■ **Exercise prompt**: From the line with "The pink_notivafox ended" to the line with "The white_zuvavenon ended", retype every line exactly, including those two, and leave out the rest of the data below.

<<<<

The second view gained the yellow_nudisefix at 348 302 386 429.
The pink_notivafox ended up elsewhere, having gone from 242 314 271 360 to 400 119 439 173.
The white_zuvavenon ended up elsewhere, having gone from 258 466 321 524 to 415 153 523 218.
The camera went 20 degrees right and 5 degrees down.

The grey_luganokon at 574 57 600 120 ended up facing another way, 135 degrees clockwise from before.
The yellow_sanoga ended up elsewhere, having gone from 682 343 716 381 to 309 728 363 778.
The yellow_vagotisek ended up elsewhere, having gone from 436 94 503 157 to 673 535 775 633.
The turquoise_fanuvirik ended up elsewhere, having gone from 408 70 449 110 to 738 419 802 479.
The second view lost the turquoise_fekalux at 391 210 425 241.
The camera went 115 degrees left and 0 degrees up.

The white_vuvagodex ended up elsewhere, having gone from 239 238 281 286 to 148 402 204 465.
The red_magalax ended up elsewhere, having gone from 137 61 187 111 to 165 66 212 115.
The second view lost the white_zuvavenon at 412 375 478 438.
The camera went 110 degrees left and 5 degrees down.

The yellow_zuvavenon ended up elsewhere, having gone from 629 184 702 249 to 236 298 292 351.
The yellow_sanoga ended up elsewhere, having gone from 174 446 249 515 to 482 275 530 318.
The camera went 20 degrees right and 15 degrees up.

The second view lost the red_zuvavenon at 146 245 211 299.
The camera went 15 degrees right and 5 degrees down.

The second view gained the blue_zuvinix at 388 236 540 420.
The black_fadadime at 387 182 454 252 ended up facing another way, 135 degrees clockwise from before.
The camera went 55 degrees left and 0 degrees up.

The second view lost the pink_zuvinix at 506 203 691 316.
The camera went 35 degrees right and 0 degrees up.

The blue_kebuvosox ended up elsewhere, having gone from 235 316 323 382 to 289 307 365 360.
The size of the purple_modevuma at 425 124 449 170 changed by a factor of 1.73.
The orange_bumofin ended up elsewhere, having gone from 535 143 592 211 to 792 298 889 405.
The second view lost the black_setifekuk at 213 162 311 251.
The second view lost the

>>>>

■ **Response below**:
The pink_notivafox ended up elsewhere, having gone from 242 314 271 360 to 400 119 439 173.
The white_zuvavenon ended up elsewhere, having gone from 258 466 321 524 to 415 153 523 218.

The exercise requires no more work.